Collection entries

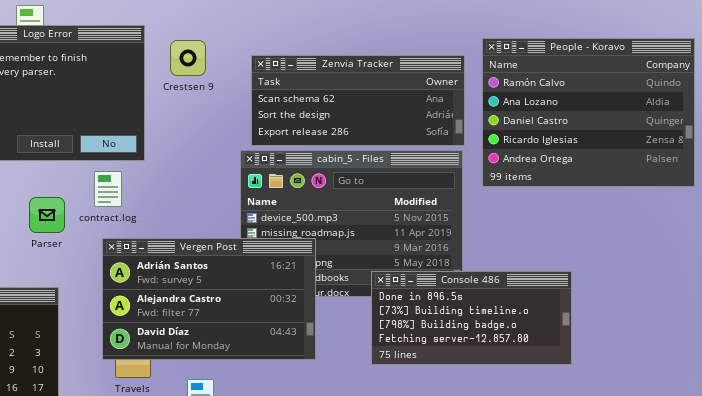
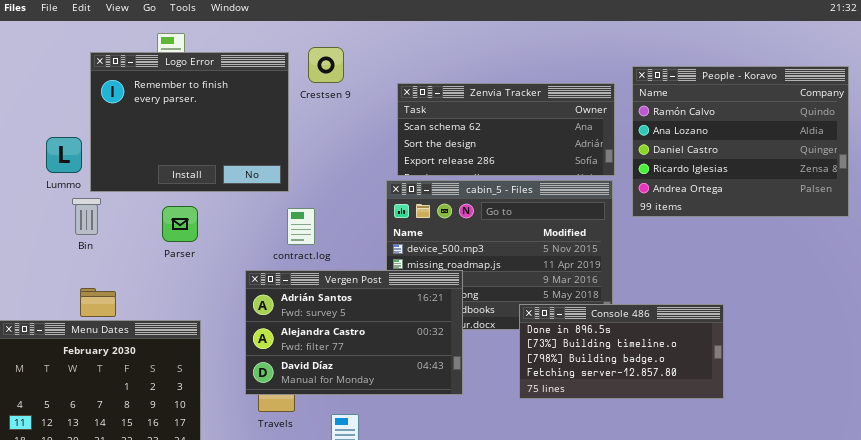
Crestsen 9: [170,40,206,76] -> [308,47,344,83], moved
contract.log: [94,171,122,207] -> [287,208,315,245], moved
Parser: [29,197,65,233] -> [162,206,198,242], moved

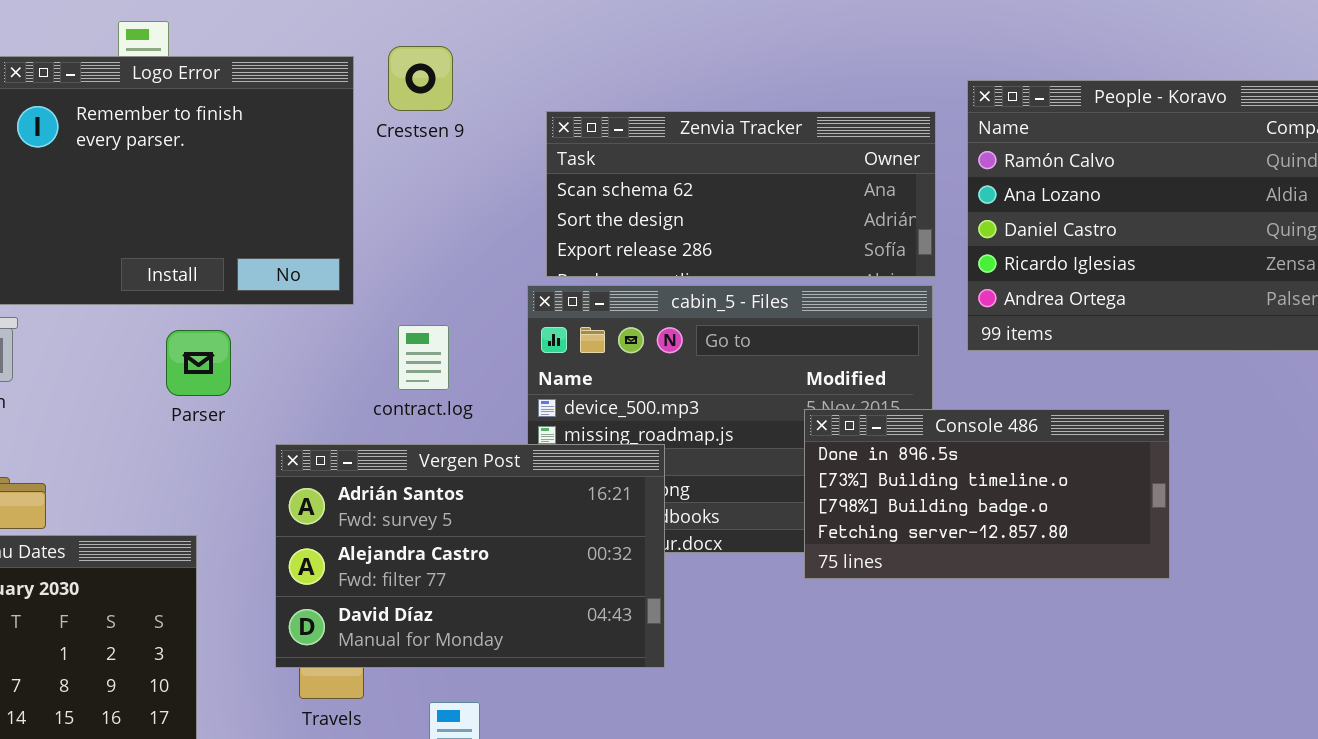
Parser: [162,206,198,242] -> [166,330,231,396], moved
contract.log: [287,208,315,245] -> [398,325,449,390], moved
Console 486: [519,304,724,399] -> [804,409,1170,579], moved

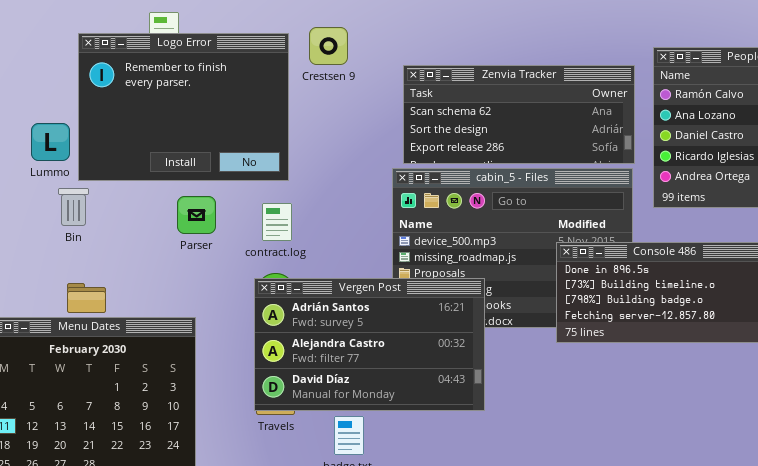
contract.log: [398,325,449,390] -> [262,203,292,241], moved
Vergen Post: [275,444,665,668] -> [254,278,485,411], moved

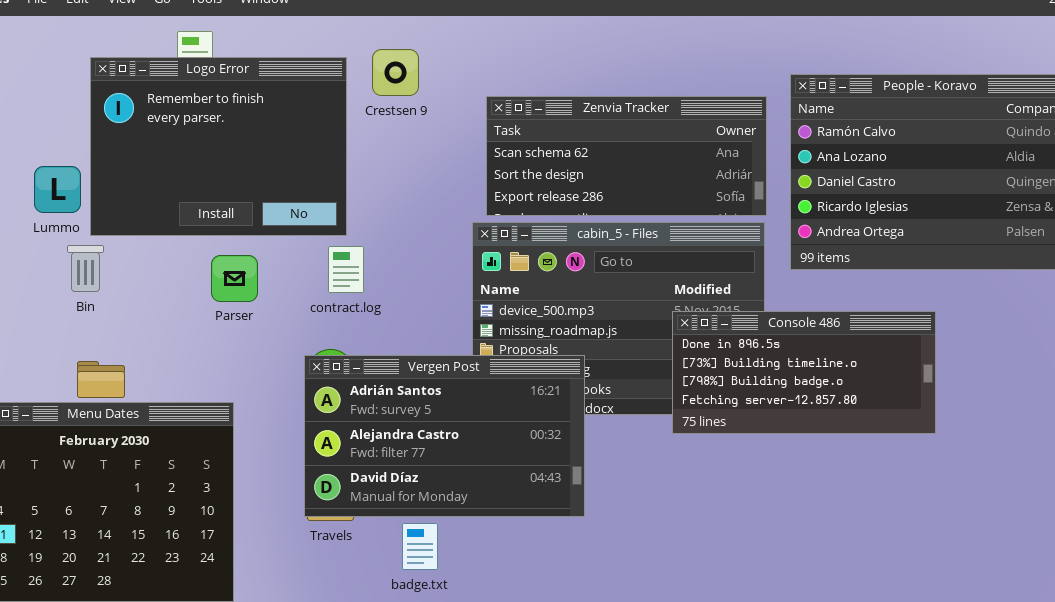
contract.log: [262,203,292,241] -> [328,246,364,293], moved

**Exercise requirements:**
Every line in the records is to be retyped exactly as it stands; the pictures stay out.

**Written response:**
Crestsen 9: [170,40,206,76] -> [308,47,344,83], moved
contract.log: [94,171,122,207] -> [287,208,315,245], moved
Parser: [29,197,65,233] -> [162,206,198,242], moved

Parser: [162,206,198,242] -> [166,330,231,396], moved
contract.log: [287,208,315,245] -> [398,325,449,390], moved
Console 486: [519,304,724,399] -> [804,409,1170,579], moved

contract.log: [398,325,449,390] -> [262,203,292,241], moved
Vergen Post: [275,444,665,668] -> [254,278,485,411], moved

contract.log: [262,203,292,241] -> [328,246,364,293], moved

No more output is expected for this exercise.